Object correspondence data:
--------------------
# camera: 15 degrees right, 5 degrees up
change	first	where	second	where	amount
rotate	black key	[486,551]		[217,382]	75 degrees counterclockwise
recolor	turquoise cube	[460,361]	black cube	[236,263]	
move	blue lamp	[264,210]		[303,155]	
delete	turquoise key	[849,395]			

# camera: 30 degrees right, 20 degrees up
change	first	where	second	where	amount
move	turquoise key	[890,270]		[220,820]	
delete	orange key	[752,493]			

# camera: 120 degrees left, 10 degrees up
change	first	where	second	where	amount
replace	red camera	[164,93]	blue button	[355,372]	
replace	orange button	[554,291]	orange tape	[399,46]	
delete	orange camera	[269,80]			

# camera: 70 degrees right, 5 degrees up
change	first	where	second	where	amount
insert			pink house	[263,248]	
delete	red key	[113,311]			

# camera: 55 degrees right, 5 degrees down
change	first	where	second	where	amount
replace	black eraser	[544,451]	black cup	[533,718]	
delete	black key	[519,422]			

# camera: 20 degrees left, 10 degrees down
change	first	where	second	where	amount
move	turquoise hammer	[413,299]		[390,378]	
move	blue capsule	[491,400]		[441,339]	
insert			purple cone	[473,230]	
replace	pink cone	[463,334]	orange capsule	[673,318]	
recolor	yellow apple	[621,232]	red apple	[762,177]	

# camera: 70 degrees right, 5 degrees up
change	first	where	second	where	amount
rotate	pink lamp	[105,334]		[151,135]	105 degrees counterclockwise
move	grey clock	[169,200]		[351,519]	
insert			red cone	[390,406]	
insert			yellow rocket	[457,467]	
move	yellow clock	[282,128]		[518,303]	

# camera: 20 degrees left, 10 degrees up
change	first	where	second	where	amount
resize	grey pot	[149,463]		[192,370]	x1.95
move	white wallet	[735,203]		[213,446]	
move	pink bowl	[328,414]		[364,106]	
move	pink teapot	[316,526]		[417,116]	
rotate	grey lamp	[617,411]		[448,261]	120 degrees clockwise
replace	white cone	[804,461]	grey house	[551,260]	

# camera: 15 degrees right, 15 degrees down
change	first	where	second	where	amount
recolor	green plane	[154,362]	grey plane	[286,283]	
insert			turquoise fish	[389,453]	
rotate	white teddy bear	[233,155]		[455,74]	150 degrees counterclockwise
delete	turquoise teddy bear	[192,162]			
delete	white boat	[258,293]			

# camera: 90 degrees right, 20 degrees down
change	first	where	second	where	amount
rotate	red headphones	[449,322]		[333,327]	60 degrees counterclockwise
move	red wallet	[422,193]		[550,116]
--------------------
Print each record word for word.

# camera: 15 degrees right, 5 degrees up
change	first	where	second	where	amount
rotate	black key	[486,551]		[217,382]	75 degrees counterclockwise
recolor	turquoise cube	[460,361]	black cube	[236,263]	
move	blue lamp	[264,210]		[303,155]	
delete	turquoise key	[849,395]			

# camera: 30 degrees right, 20 degrees up
change	first	where	second	where	amount
move	turquoise key	[890,270]		[220,820]	
delete	orange key	[752,493]			

# camera: 120 degrees left, 10 degrees up
change	first	where	second	where	amount
replace	red camera	[164,93]	blue button	[355,372]	
replace	orange button	[554,291]	orange tape	[399,46]	
delete	orange camera	[269,80]			

# camera: 70 degrees right, 5 degrees up
change	first	where	second	where	amount
insert			pink house	[263,248]	
delete	red key	[113,311]			

# camera: 55 degrees right, 5 degrees down
change	first	where	second	where	amount
replace	black eraser	[544,451]	black cup	[533,718]	
delete	black key	[519,422]			

# camera: 20 degrees left, 10 degrees down
change	first	where	second	where	amount
move	turquoise hammer	[413,299]		[390,378]	
move	blue capsule	[491,400]		[441,339]	
insert			purple cone	[473,230]	
replace	pink cone	[463,334]	orange capsule	[673,318]	
recolor	yellow apple	[621,232]	red apple	[762,177]	

# camera: 70 degrees right, 5 degrees up
change	first	where	second	where	amount
rotate	pink lamp	[105,334]		[151,135]	105 degrees counterclockwise
move	grey clock	[169,200]		[351,519]	
insert			red cone	[390,406]	
insert			yellow rocket	[457,467]	
move	yellow clock	[282,128]		[518,303]	

# camera: 20 degrees left, 10 degrees up
change	first	where	second	where	amount
resize	grey pot	[149,463]		[192,370]	x1.95
move	white wallet	[735,203]		[213,446]	
move	pink bowl	[328,414]		[364,106]	
move	pink teapot	[316,526]		[417,116]	
rotate	grey lamp	[617,411]		[448,261]	120 degrees clockwise
replace	white cone	[804,461]	grey house	[551,260]	

# camera: 15 degrees right, 15 degrees down
change	first	where	second	where	amount
recolor	green plane	[154,362]	grey plane	[286,283]	
insert			turquoise fish	[389,453]	
rotate	white teddy bear	[233,155]		[455,74]	150 degrees counterclockwise
delete	turquoise teddy bear	[192,162]			
delete	white boat	[258,293]			

# camera: 90 degrees right, 20 degrees down
change	first	where	second	where	amount
rotate	red headphones	[449,322]		[333,327]	60 degrees counterclockwise
move	red wallet	[422,193]		[550,116]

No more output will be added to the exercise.